■ **The data**
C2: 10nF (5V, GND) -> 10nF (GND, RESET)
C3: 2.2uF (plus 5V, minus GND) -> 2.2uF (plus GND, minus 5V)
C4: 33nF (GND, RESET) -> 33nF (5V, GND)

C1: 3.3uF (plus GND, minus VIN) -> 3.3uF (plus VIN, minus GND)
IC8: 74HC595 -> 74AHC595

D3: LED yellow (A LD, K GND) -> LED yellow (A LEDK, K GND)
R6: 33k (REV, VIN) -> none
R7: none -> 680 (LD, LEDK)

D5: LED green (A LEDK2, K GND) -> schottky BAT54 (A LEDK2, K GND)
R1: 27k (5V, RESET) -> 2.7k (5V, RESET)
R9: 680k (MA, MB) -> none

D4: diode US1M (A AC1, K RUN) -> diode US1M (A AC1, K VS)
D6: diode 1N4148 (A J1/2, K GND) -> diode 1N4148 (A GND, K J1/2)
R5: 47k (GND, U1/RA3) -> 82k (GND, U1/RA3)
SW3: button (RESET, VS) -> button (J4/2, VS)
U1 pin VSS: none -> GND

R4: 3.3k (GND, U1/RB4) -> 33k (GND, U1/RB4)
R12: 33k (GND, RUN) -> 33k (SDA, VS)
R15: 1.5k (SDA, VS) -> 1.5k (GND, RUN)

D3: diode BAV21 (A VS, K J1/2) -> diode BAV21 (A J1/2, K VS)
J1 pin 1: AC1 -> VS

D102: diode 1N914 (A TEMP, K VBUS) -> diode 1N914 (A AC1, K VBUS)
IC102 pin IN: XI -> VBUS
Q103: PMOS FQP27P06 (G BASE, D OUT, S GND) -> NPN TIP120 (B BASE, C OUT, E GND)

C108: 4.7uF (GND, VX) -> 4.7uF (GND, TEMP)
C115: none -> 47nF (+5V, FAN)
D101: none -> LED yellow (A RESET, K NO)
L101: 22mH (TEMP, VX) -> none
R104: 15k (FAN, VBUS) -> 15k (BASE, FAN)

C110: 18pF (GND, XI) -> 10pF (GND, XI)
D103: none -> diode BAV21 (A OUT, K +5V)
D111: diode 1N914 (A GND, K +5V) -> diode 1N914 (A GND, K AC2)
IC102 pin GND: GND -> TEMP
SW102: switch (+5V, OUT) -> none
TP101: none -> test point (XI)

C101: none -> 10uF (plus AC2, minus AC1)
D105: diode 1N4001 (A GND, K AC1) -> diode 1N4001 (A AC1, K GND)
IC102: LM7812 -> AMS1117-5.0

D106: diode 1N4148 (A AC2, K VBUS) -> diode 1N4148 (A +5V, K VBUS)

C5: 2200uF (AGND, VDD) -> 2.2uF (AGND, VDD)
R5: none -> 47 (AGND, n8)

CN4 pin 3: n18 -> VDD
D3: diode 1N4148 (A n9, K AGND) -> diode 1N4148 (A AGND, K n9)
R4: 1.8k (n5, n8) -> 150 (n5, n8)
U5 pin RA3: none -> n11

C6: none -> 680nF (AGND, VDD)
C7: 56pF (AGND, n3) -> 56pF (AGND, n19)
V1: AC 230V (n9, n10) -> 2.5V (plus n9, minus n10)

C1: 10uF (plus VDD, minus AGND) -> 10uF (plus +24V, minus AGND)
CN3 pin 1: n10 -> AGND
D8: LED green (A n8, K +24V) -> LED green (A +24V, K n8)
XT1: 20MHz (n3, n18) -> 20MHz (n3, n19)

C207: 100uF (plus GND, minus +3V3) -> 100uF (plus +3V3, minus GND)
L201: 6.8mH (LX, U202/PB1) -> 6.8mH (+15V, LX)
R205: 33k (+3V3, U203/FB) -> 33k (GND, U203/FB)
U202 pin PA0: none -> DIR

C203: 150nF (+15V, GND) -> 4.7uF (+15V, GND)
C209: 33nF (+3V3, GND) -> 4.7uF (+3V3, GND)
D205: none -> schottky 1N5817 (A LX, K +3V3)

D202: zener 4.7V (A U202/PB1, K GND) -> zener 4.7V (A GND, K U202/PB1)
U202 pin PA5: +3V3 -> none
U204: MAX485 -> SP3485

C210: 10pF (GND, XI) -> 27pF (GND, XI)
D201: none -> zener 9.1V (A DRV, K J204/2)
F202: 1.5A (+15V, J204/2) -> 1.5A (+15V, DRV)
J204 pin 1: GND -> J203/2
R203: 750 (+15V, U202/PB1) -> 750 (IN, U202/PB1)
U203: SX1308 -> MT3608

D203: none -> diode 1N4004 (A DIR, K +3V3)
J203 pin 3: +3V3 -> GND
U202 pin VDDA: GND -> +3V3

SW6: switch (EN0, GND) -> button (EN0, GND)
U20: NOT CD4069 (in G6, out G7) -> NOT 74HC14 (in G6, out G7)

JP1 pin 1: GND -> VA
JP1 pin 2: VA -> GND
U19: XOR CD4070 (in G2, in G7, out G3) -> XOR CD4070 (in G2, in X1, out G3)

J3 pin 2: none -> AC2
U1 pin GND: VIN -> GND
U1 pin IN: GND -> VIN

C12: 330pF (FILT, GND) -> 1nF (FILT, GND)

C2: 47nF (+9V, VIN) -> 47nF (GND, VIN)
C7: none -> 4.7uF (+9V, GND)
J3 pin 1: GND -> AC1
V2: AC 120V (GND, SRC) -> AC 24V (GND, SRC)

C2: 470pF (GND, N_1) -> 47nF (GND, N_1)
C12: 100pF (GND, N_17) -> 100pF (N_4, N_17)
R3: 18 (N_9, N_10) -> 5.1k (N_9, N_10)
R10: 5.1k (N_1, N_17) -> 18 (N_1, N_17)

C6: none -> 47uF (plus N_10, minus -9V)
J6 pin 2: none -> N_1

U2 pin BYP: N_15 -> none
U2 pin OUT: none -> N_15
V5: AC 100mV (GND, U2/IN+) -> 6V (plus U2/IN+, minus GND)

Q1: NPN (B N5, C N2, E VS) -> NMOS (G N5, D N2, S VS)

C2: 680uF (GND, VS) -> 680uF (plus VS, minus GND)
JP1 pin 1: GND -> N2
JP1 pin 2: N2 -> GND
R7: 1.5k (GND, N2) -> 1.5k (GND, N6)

■ **What this task involves**
Gather each line from the listing above that holds "TEMP".

■ **Exercise response**
D102: diode 1N914 (A TEMP, K VBUS) -> diode 1N914 (A AC1, K VBUS)
C108: 4.7uF (GND, VX) -> 4.7uF (GND, TEMP)
L101: 22mH (TEMP, VX) -> none
IC102 pin GND: GND -> TEMP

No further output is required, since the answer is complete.